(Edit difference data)
BEGIN

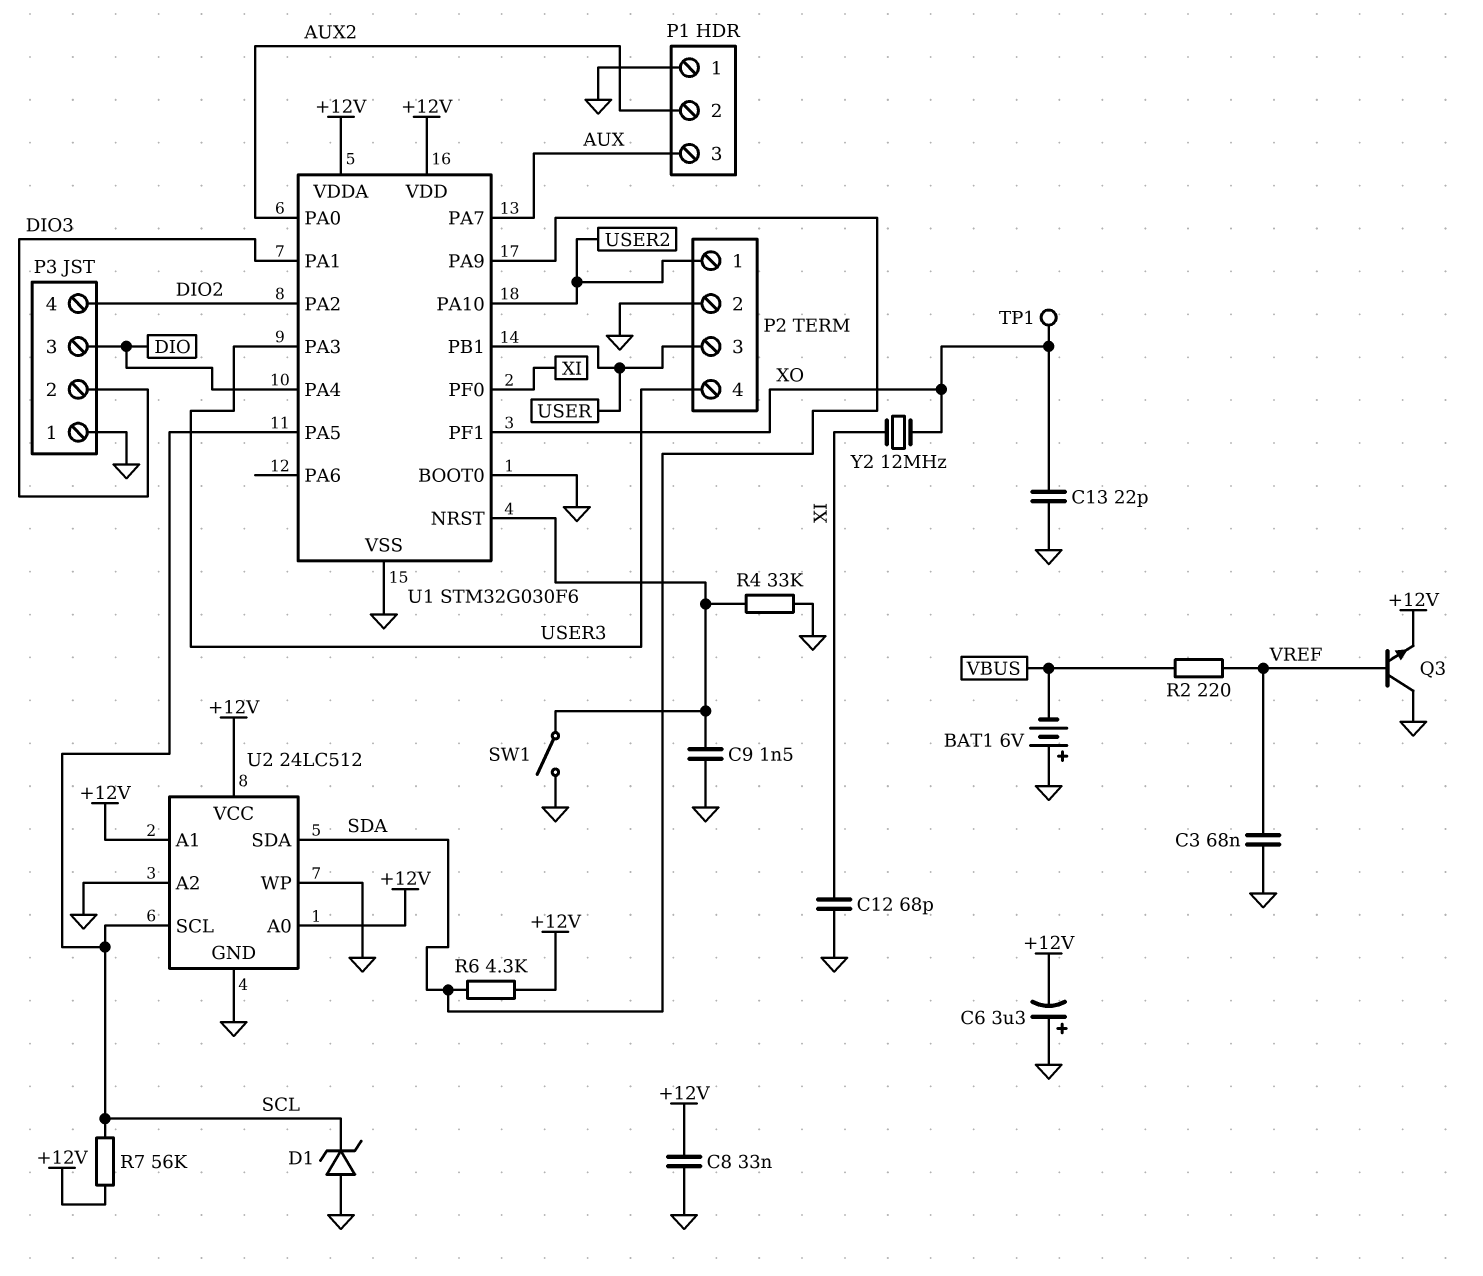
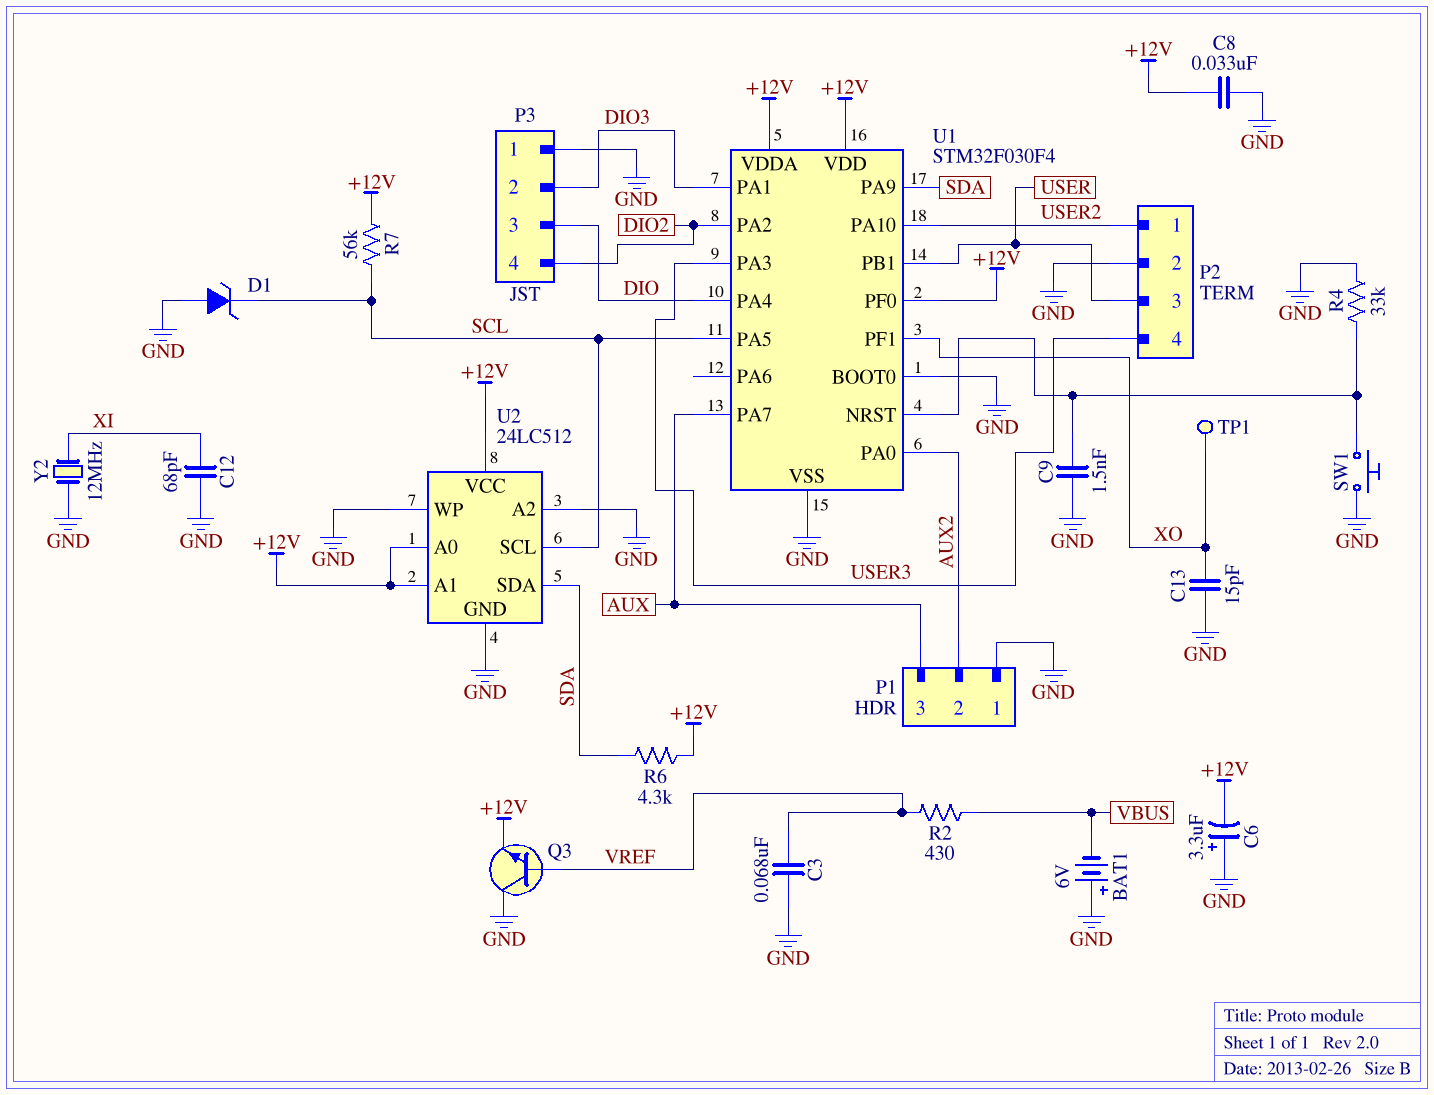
C13: 22pF (GND, XO) -> 15pF (GND, XO)
R2: 220 (VBUS, VREF) -> 430 (VBUS, VREF)
SW1: switch (GND, U1/NRST) -> button (GND, U1/NRST)
U1: STM32G030F6 -> STM32F030F4
U1 pin PF0: XI -> +12V
Y2: 12MHz (XI, XO) -> 12MHz (GND, XI)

END

EXERCISE OBJECTIVE ::
Please provide a faithful transcription of all the data, pictures excluded.

TASK ANSWER ::
C13: 22pF (GND, XO) -> 15pF (GND, XO)
R2: 220 (VBUS, VREF) -> 430 (VBUS, VREF)
SW1: switch (GND, U1/NRST) -> button (GND, U1/NRST)
U1: STM32G030F6 -> STM32F030F4
U1 pin PF0: XI -> +12V
Y2: 12MHz (XI, XO) -> 12MHz (GND, XI)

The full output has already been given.